**THE PROBLEM**
Could the lines from the line bearing "Playlist 790: [930,326,1135,547]" to the end of the records below be copied exactly, with the pictures left out and no other lines added?

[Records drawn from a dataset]
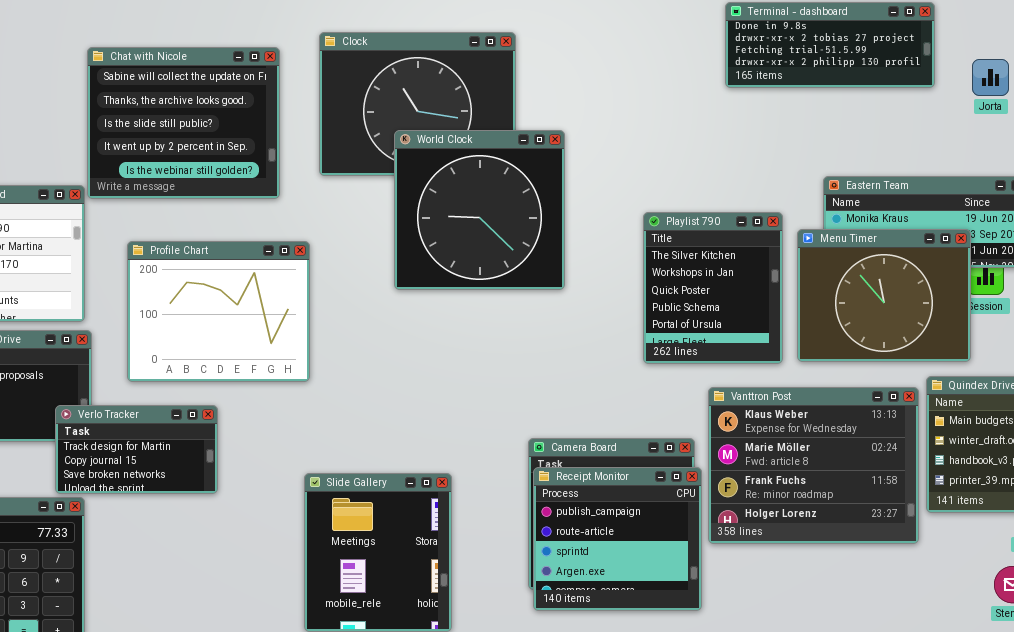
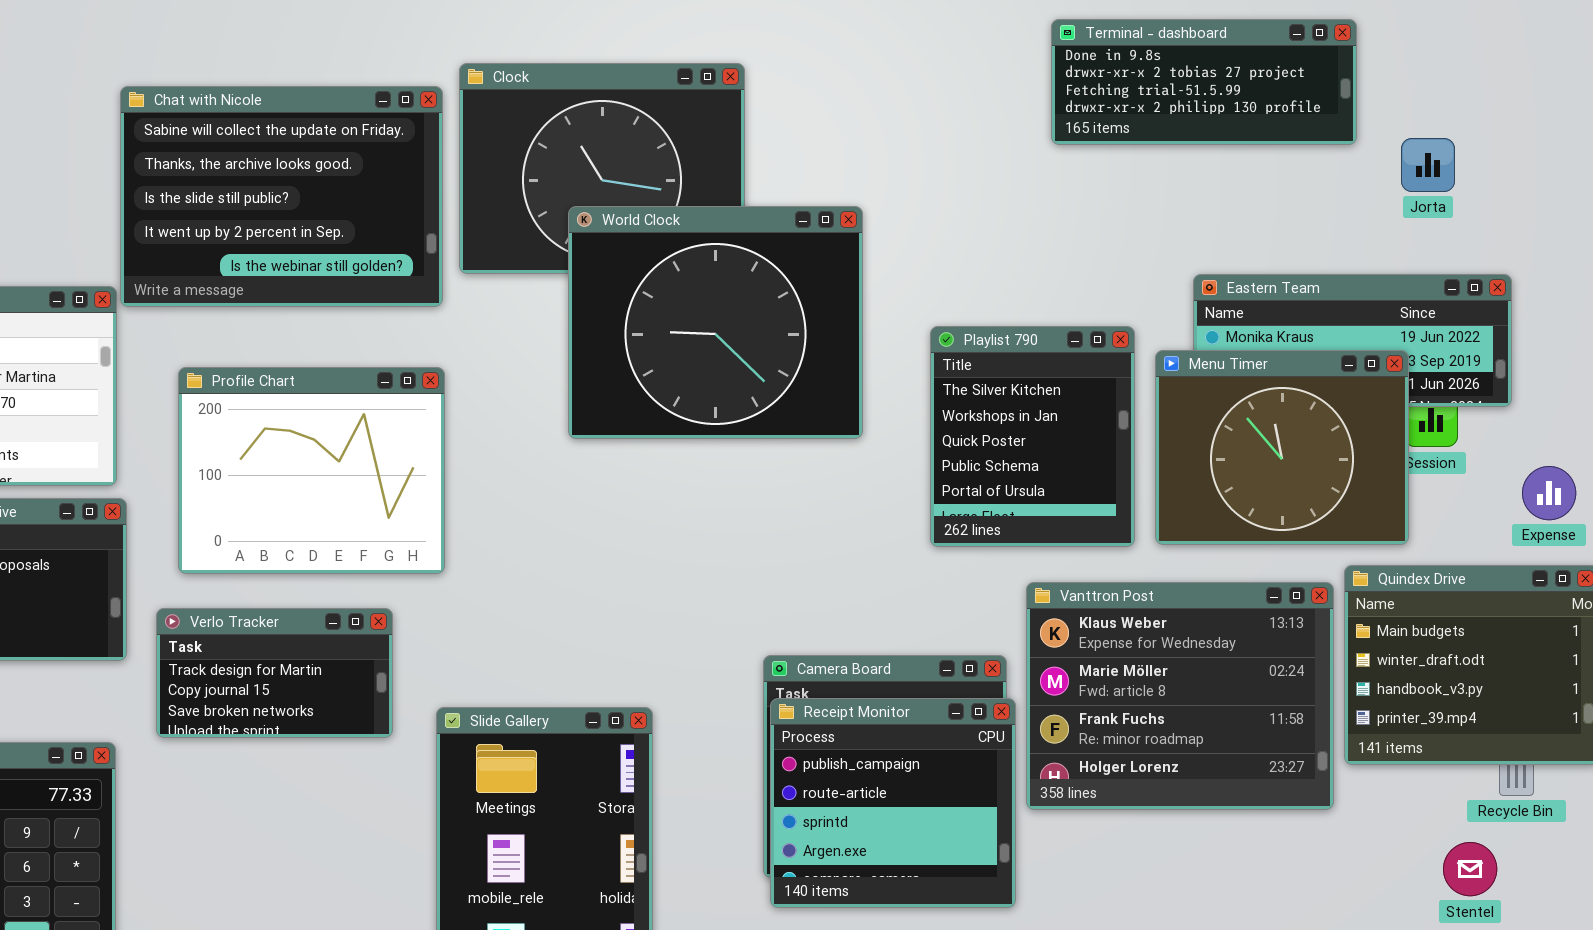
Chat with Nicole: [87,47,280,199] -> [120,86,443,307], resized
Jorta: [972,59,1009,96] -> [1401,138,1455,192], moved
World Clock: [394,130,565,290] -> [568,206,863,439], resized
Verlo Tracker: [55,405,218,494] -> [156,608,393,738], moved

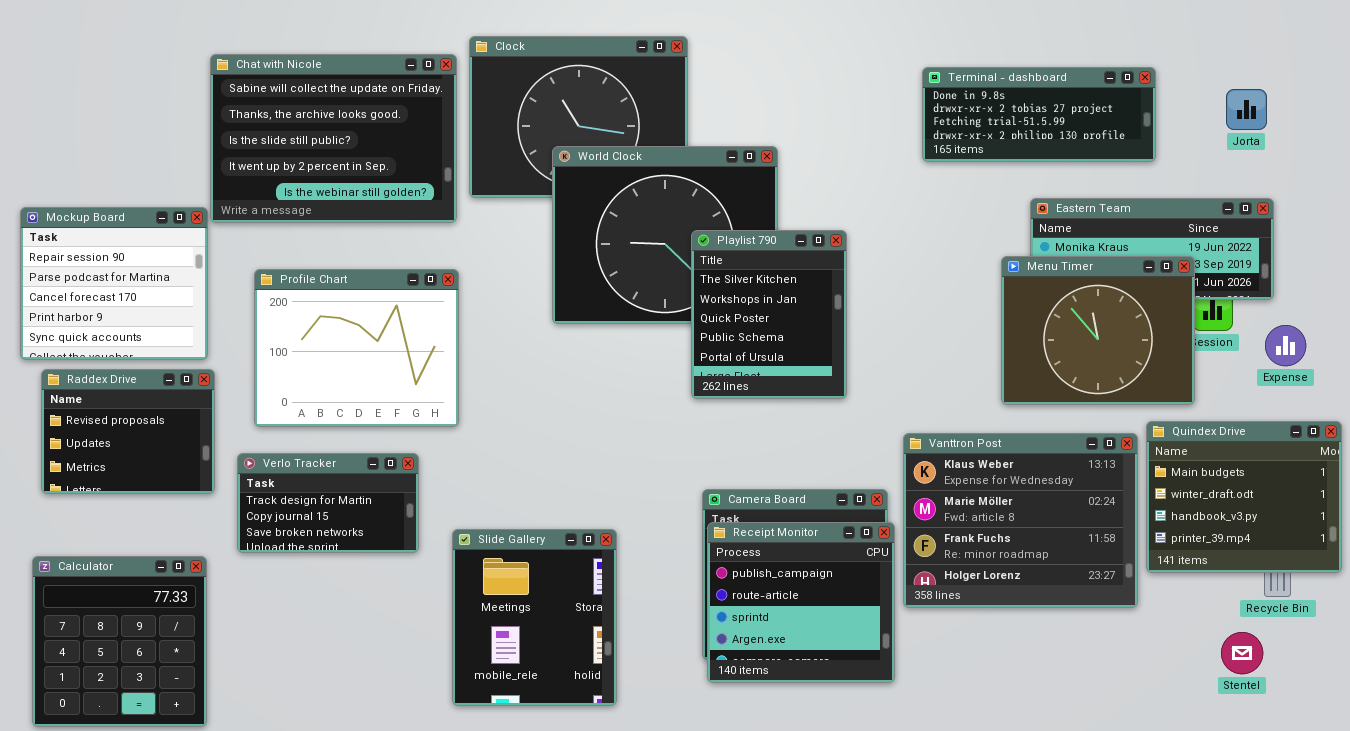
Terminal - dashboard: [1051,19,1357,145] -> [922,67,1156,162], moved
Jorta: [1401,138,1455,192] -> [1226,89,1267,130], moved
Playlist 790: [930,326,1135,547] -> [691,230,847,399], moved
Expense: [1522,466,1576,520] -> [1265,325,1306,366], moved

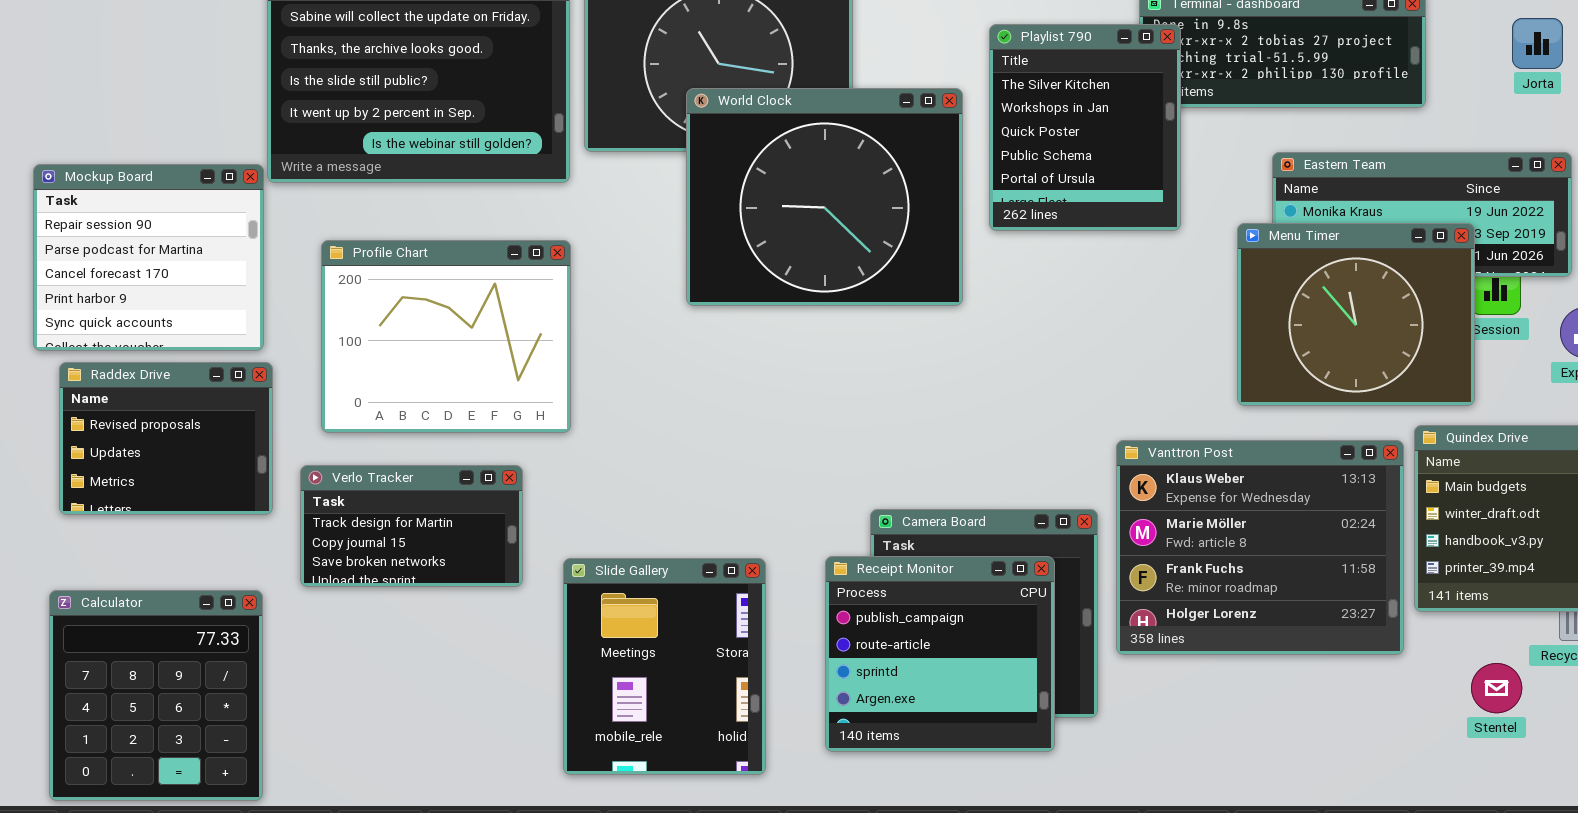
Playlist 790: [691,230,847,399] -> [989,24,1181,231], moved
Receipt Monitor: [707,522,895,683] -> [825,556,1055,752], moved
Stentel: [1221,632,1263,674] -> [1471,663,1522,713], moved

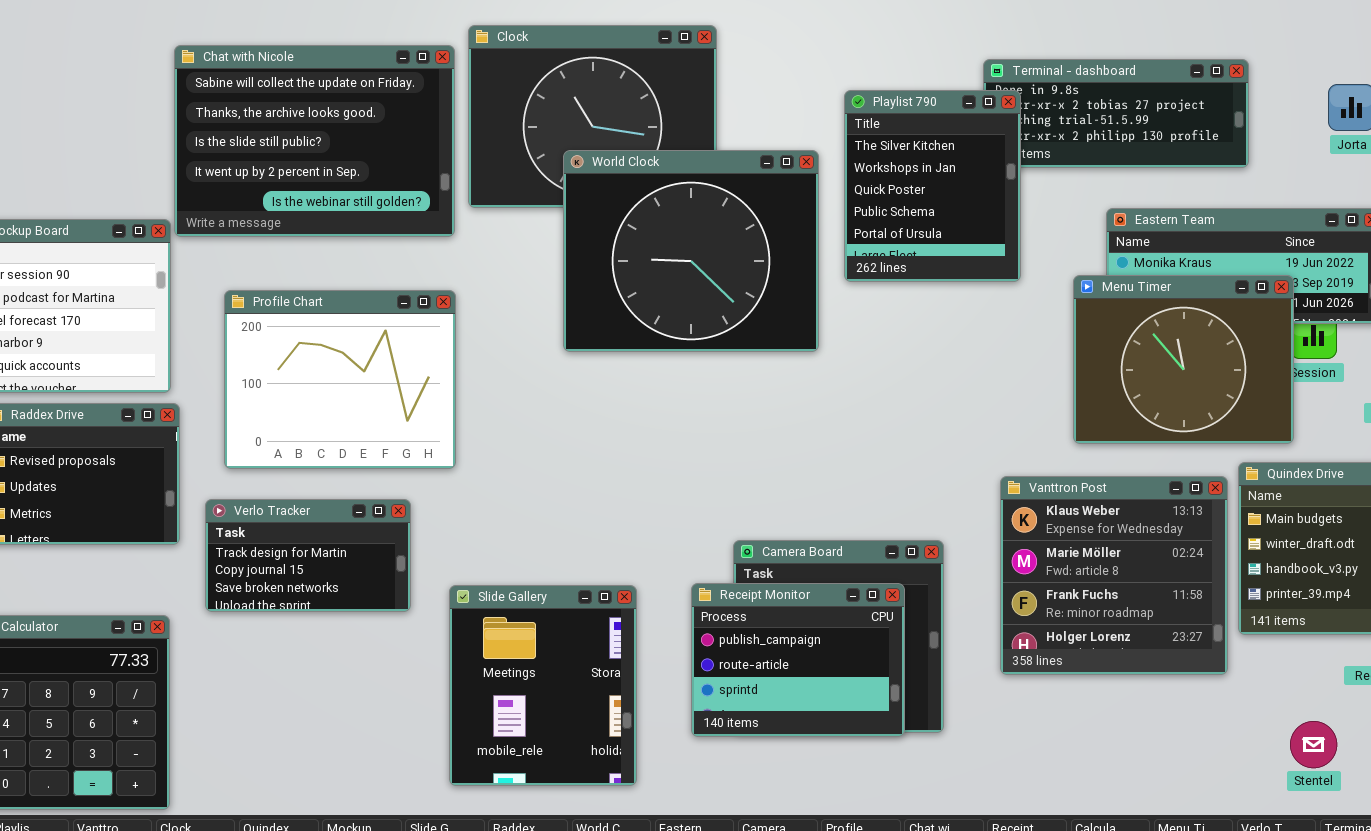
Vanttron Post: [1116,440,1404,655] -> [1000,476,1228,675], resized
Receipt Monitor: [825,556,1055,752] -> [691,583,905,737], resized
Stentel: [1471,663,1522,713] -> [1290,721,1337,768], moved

**RESPONSE BELOW**
Playlist 790: [930,326,1135,547] -> [691,230,847,399], moved
Expense: [1522,466,1576,520] -> [1265,325,1306,366], moved

Playlist 790: [691,230,847,399] -> [989,24,1181,231], moved
Receipt Monitor: [707,522,895,683] -> [825,556,1055,752], moved
Stentel: [1221,632,1263,674] -> [1471,663,1522,713], moved

Vanttron Post: [1116,440,1404,655] -> [1000,476,1228,675], resized
Receipt Monitor: [825,556,1055,752] -> [691,583,905,737], resized
Stentel: [1471,663,1522,713] -> [1290,721,1337,768], moved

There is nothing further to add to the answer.